▸ Your objective
Lines before the one containing "(286, 231) = (436, 186): turquoise" are to be skipped; reproduce that line and the rest of the records below exactly.

▸ Before-and-after scene images

+++++

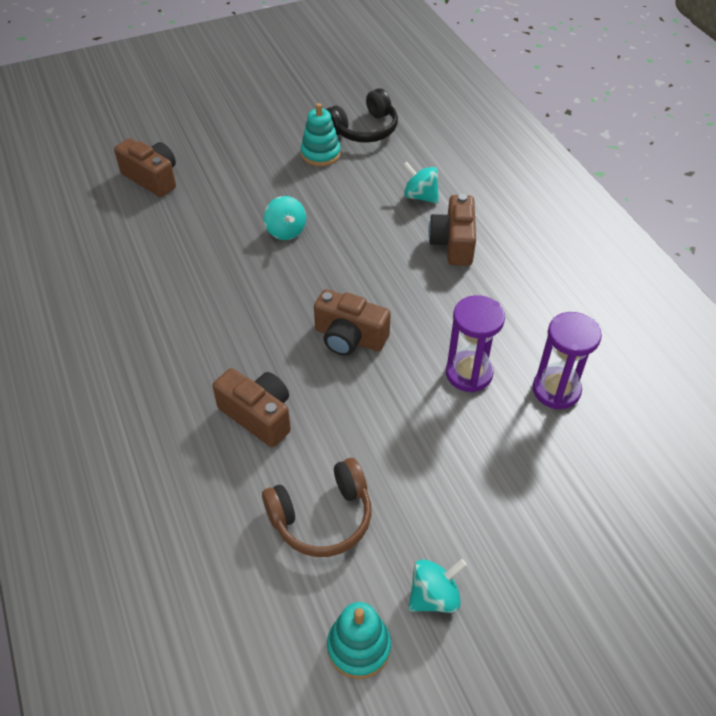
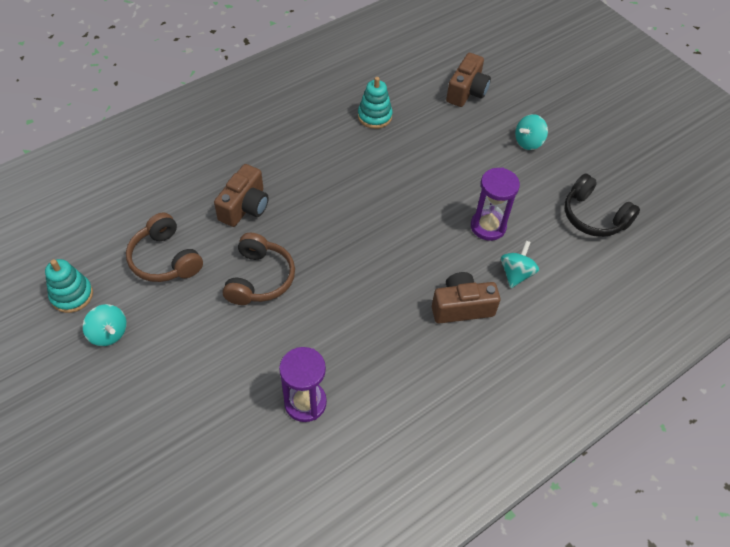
camera: 75 degrees right, 5 degrees up
(286, 231) = (436, 186): turquoise spinning top -> turquoise spinning top (528, 142)
(320, 154) = (544, 191): turquoise stacking toy -> turquoise stacking toy (374, 116)
(349, 337) = (330, 248): brown camera -> none
(379, 412) = (259, 278): none -> brown headphones
(469, 373) = (310, 335): purple hourglass -> purple hourglass (488, 226)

+++++

▸ Completed task
(286, 231) = (436, 186): turquoise spinning top -> turquoise spinning top (528, 142)
(320, 154) = (544, 191): turquoise stacking toy -> turquoise stacking toy (374, 116)
(349, 337) = (330, 248): brown camera -> none
(379, 412) = (259, 278): none -> brown headphones
(469, 373) = (310, 335): purple hourglass -> purple hourglass (488, 226)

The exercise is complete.